### ASSIGNED TASK:
Each line of the listing below must be retyped exactly, with images left out.

### PROVIDED DATA:
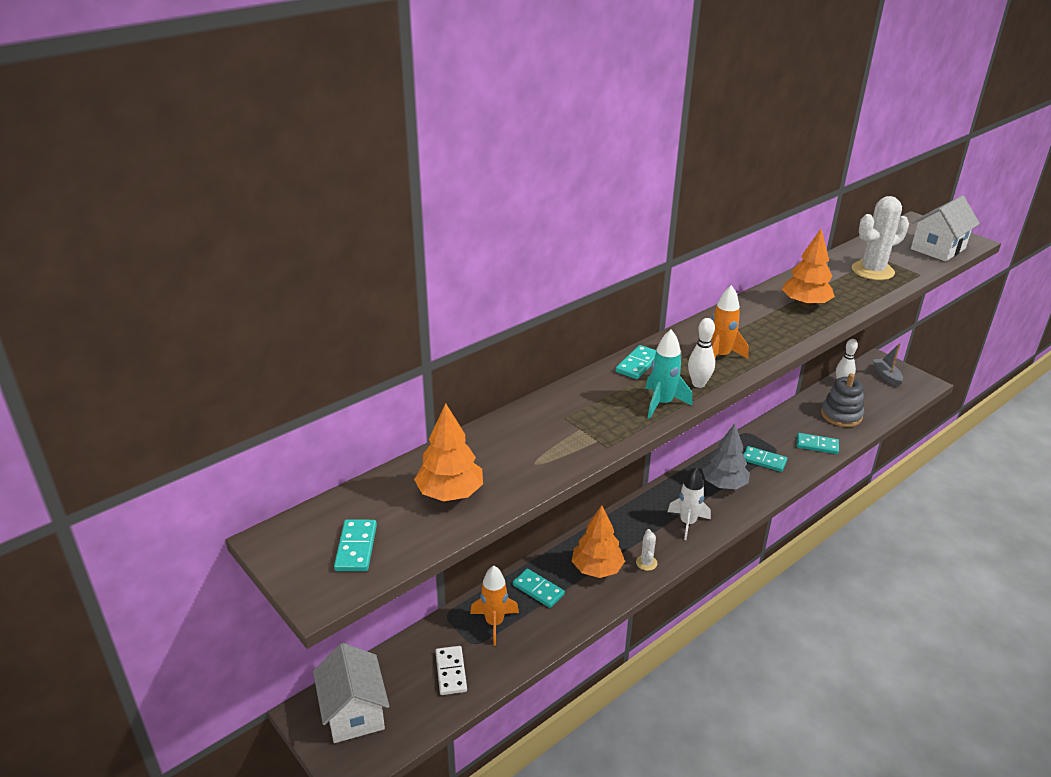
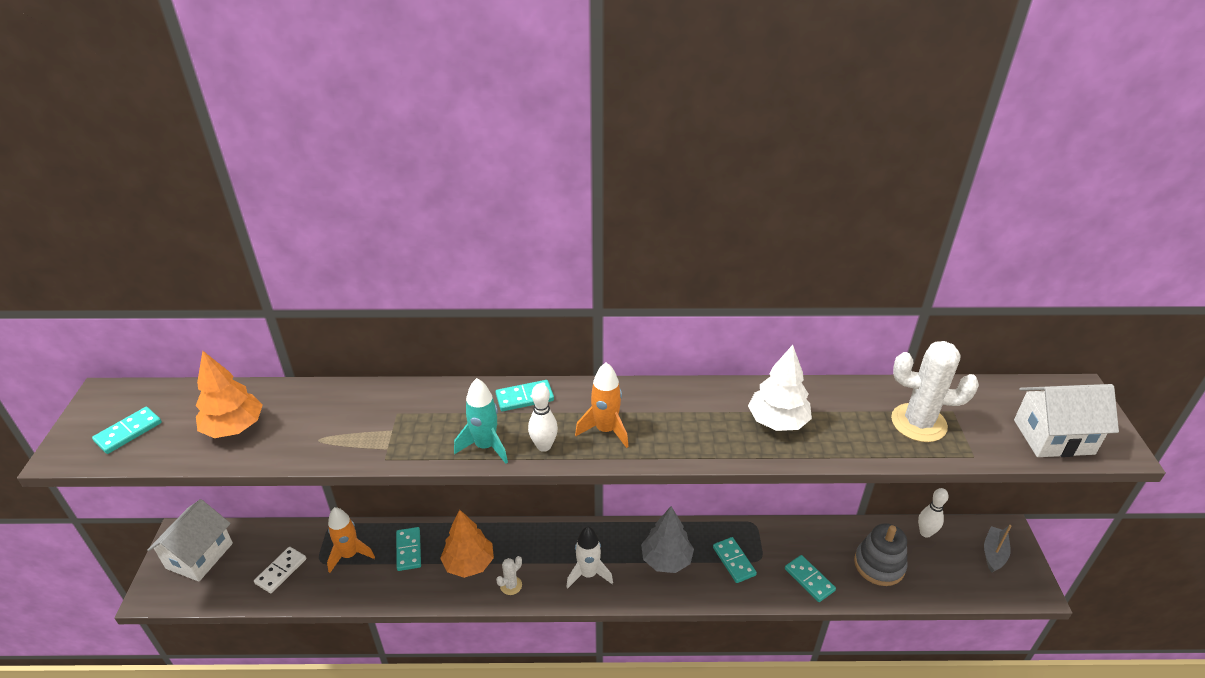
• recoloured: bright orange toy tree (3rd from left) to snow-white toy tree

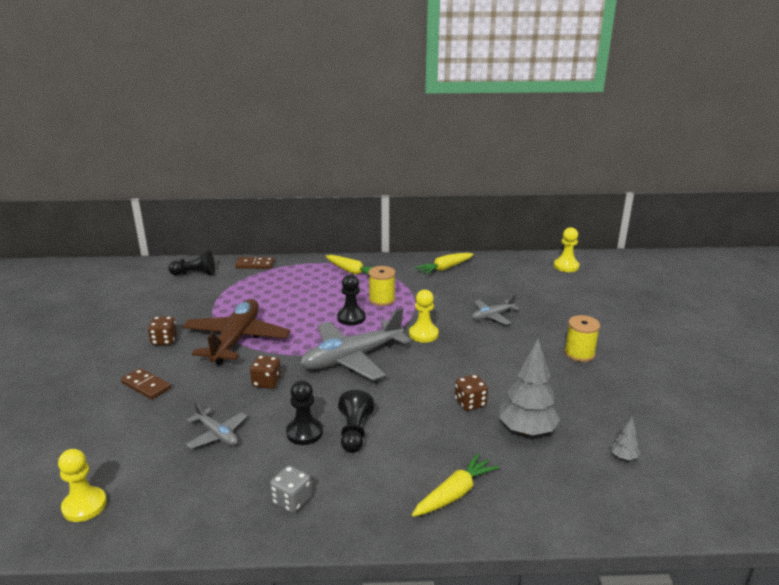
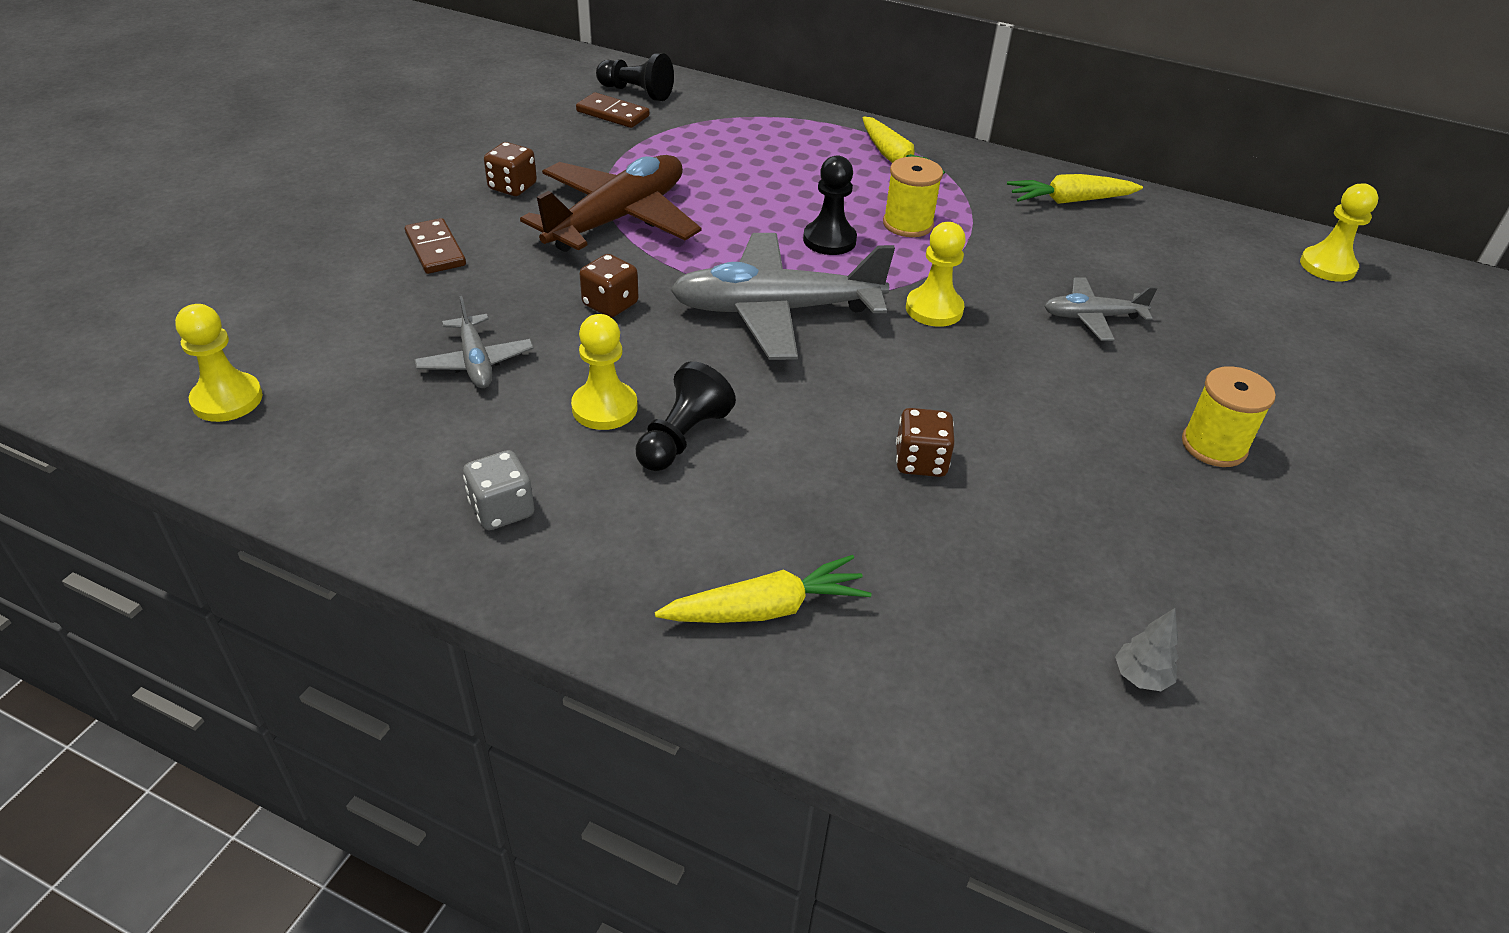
• moved: russet domino tile (2nd from left)
• recoloured: ebony pawn (2nd from left) to yellow pawn (2nd from left)
• removed: grey toy tree (1st from left)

### OUTPUT BELOW:
• recoloured: bright orange toy tree (3rd from left) to snow-white toy tree

• moved: russet domino tile (2nd from left)
• recoloured: ebony pawn (2nd from left) to yellow pawn (2nd from left)
• removed: grey toy tree (1st from left)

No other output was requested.